WHAT IS BEING ASKED -> Once you find a line containing the word "light" in the entries below, copy it.

ENTRIES SHOWN ->
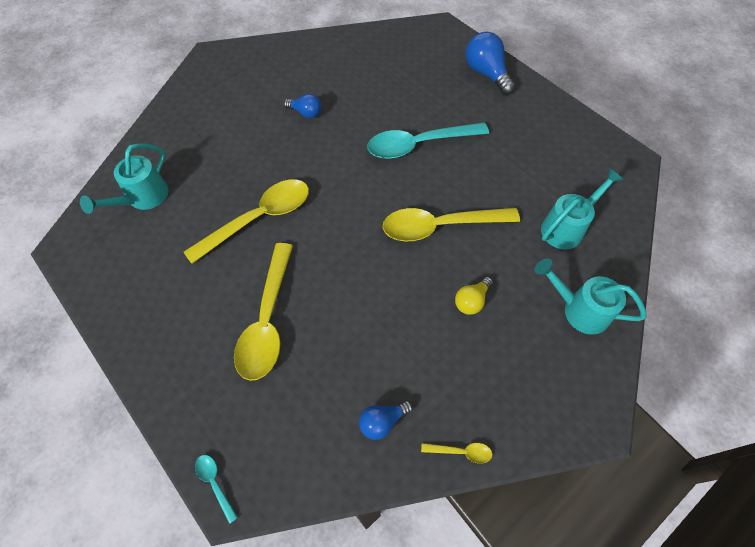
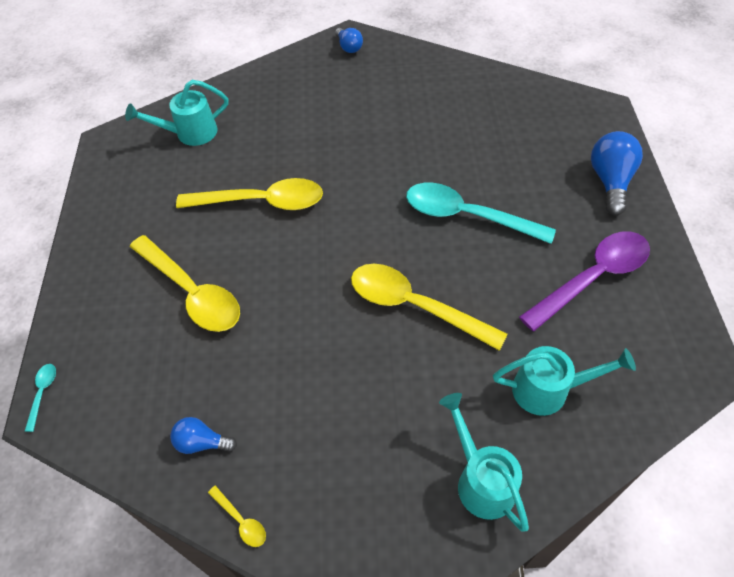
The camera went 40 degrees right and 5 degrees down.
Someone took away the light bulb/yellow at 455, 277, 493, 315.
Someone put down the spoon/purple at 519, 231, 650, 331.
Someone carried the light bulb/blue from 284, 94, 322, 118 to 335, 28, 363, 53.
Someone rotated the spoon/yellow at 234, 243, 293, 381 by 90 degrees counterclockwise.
* * *
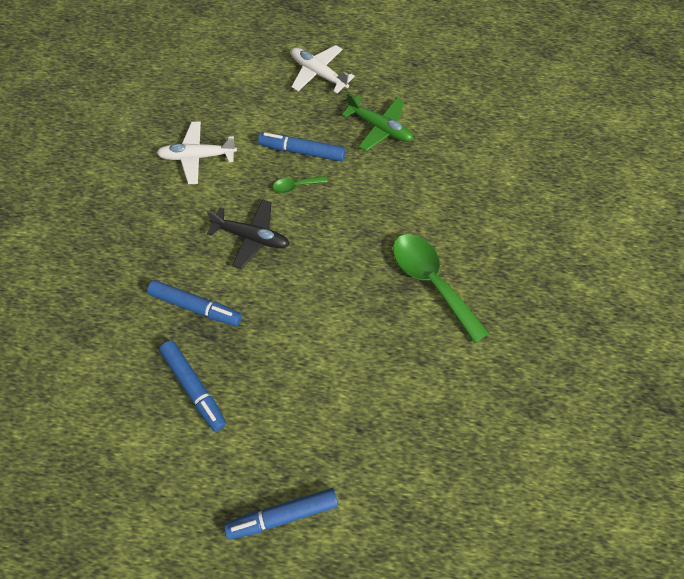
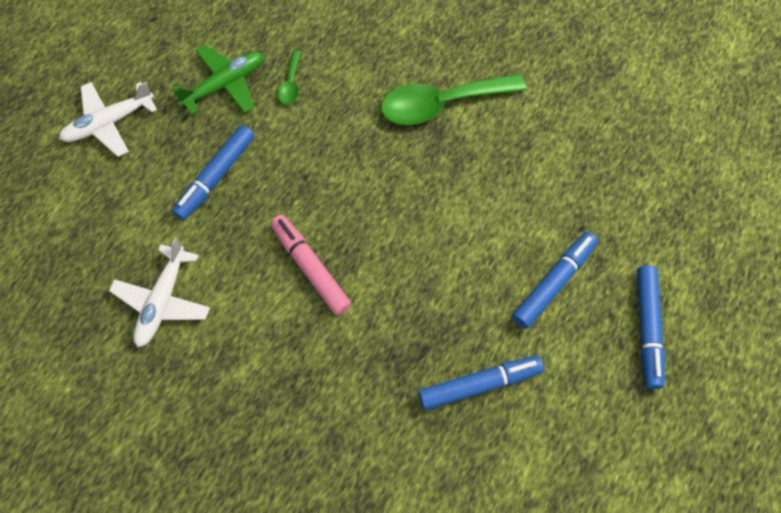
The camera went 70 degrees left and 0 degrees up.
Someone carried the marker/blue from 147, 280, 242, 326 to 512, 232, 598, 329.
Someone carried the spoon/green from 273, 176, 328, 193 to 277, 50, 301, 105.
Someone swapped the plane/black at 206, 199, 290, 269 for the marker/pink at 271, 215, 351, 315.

RESULT ->
Someone took away the light bulb/yellow at 455, 277, 493, 315.
Someone carried the light bulb/blue from 284, 94, 322, 118 to 335, 28, 363, 53.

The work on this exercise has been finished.